─── DATASET EXTRACT

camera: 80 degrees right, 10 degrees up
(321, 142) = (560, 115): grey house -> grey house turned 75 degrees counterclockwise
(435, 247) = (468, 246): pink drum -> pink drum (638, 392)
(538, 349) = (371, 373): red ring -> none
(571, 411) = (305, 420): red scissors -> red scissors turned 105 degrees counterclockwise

──────

> **THE TASK**
What you return must match the records exactly, line for line.

> **SOLVED EXERCISE**
camera: 80 degrees right, 10 degrees up
(321, 142) = (560, 115): grey house -> grey house turned 75 degrees counterclockwise
(435, 247) = (468, 246): pink drum -> pink drum (638, 392)
(538, 349) = (371, 373): red ring -> none
(571, 411) = (305, 420): red scissors -> red scissors turned 105 degrees counterclockwise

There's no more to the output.